__The data__.
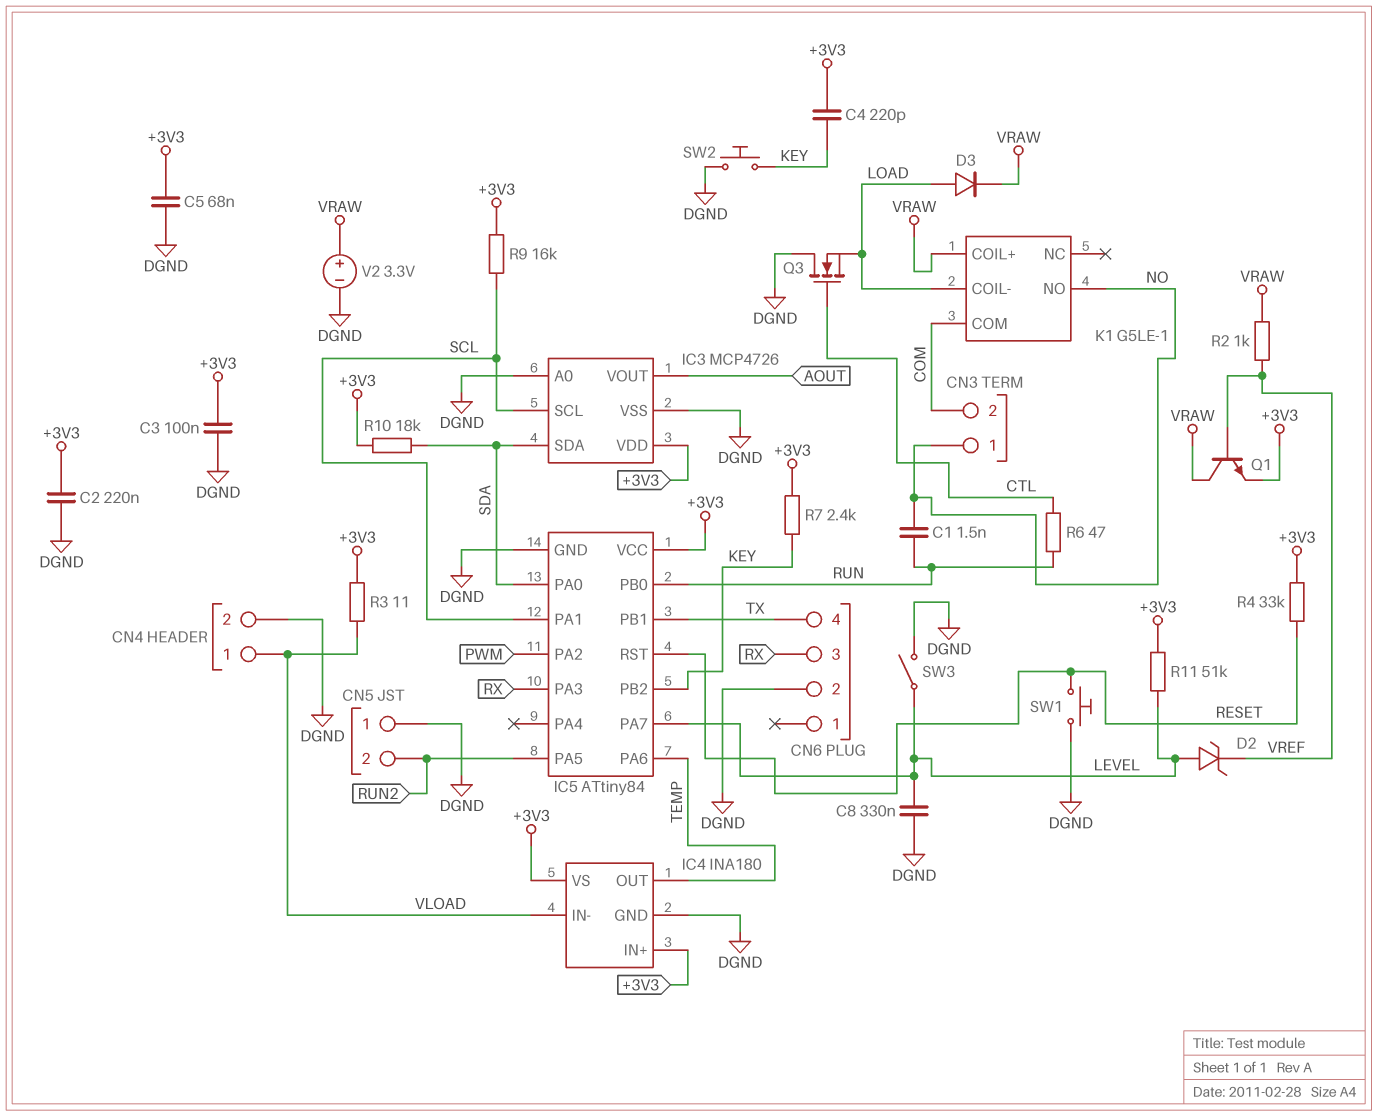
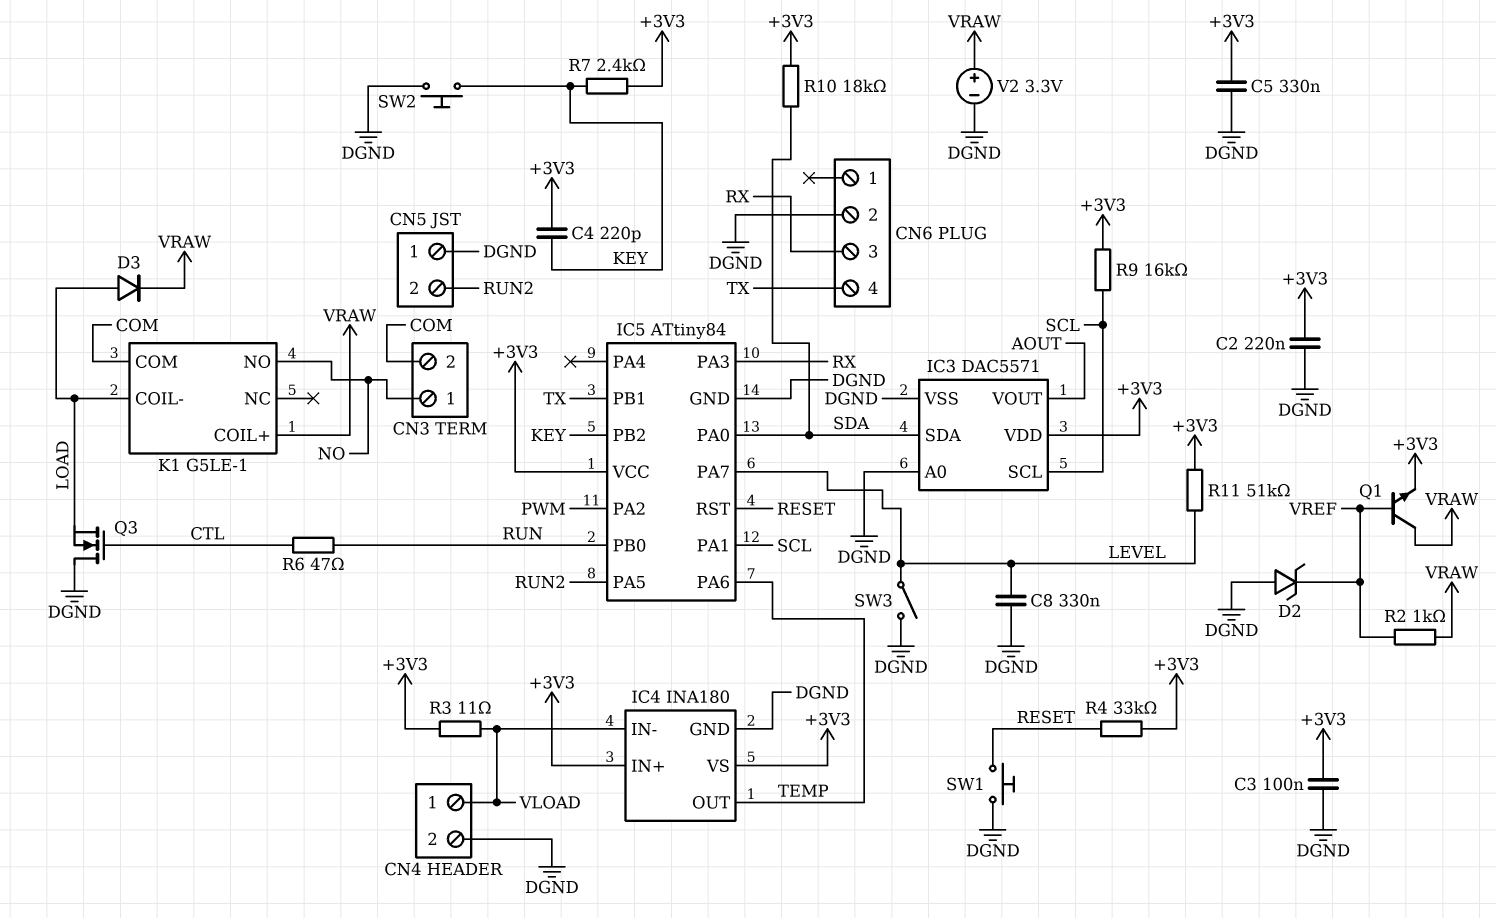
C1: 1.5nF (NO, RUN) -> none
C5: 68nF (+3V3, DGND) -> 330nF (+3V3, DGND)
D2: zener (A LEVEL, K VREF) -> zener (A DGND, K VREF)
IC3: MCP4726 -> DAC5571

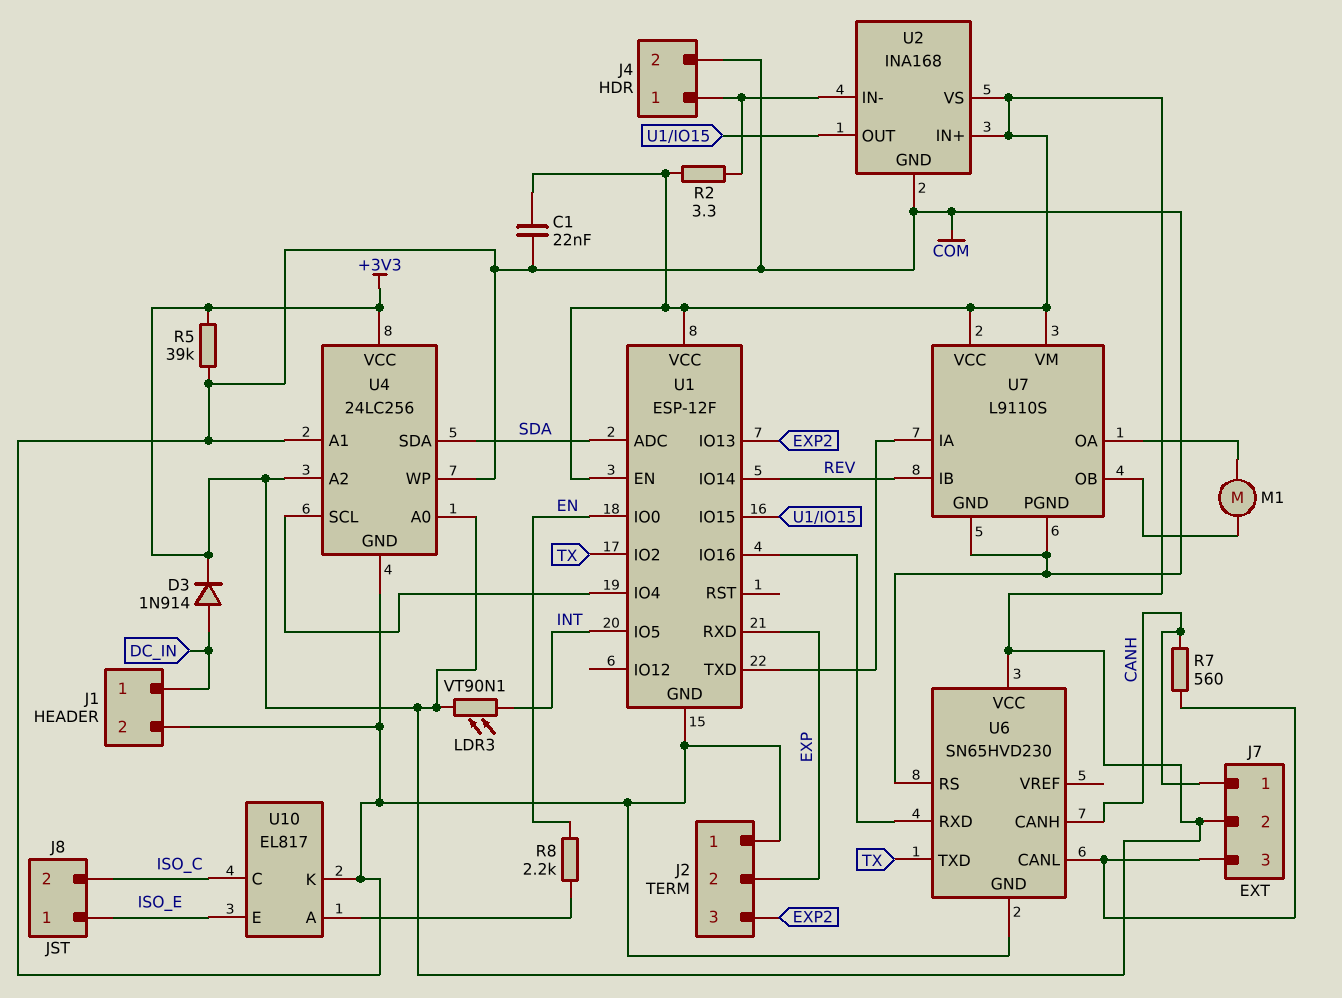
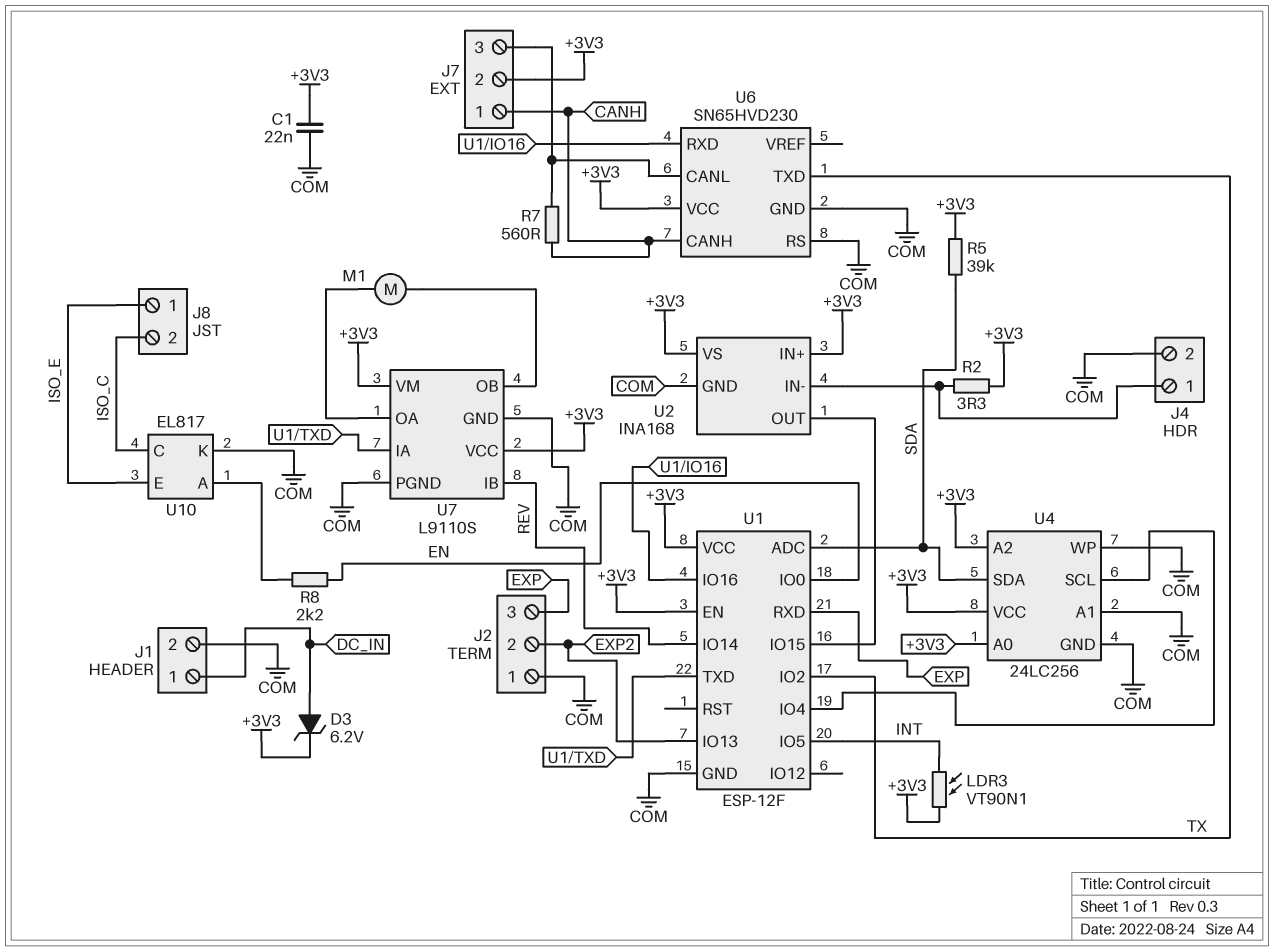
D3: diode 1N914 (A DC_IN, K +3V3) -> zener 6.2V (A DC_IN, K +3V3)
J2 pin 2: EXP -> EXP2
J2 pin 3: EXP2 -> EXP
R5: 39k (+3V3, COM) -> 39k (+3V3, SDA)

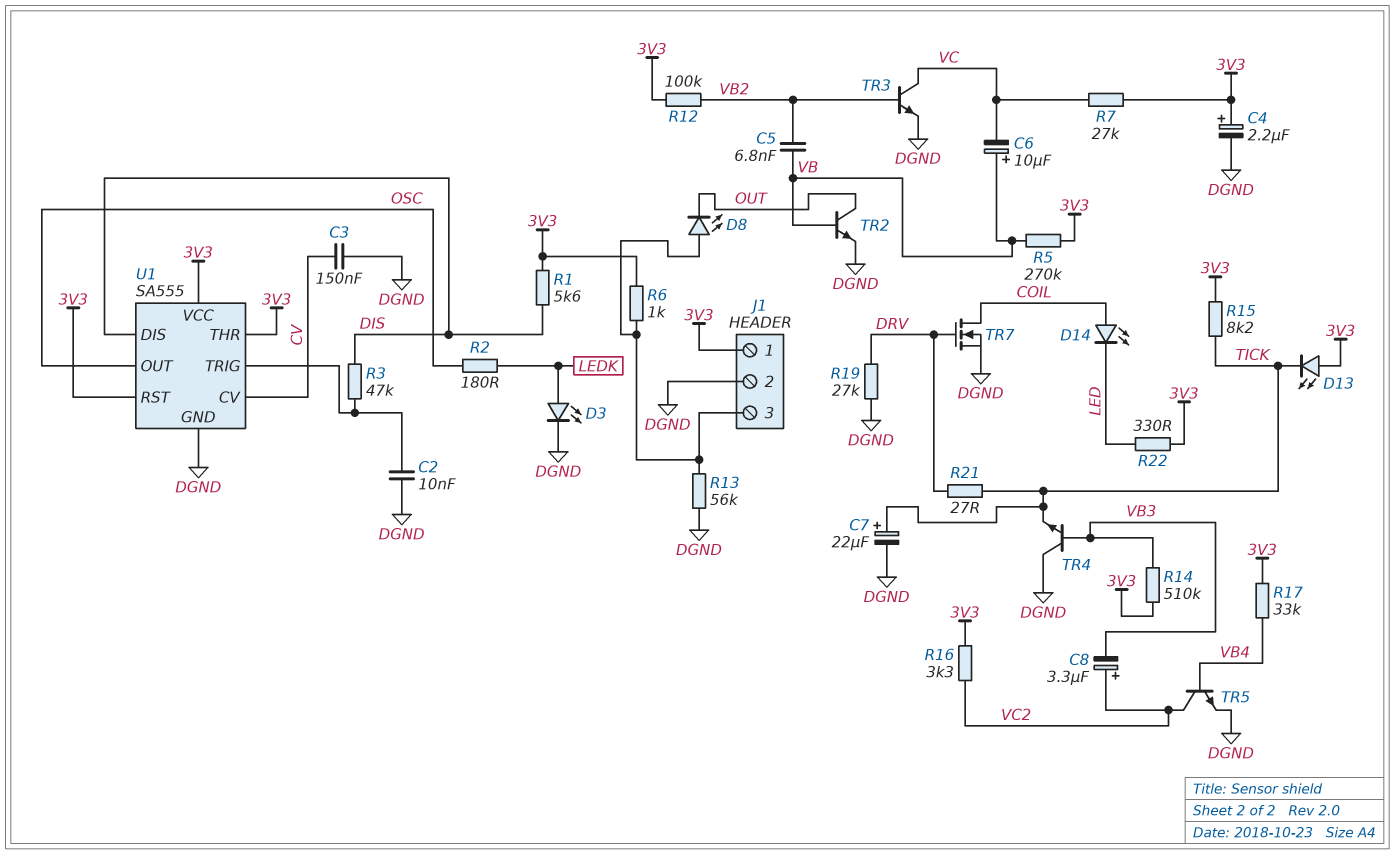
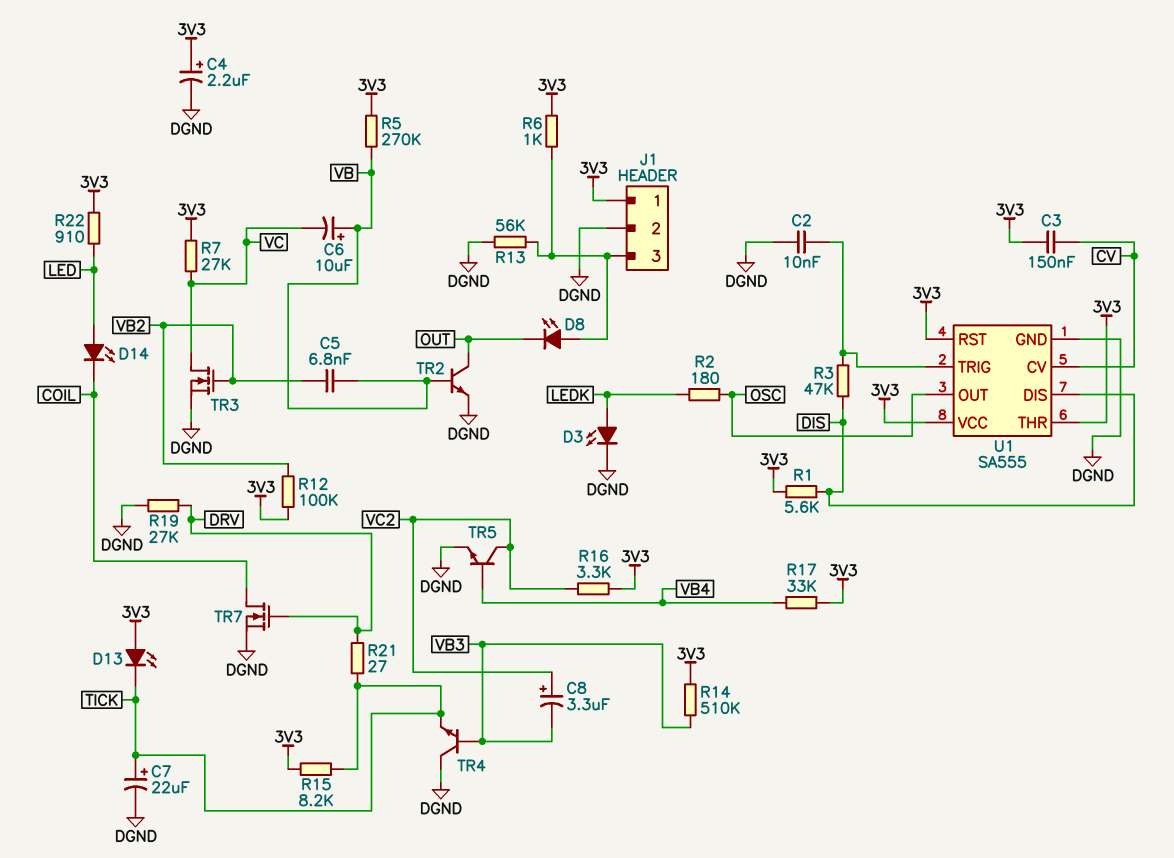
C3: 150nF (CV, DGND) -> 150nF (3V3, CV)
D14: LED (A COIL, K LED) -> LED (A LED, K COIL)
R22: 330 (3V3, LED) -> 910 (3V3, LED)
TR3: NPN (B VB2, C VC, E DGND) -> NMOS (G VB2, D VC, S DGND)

__Directions__. If a line in the records above holds the string "zener", copy it out.

__Output of the task__.
D2: zener (A LEVEL, K VREF) -> zener (A DGND, K VREF)
D3: diode 1N914 (A DC_IN, K +3V3) -> zener 6.2V (A DC_IN, K +3V3)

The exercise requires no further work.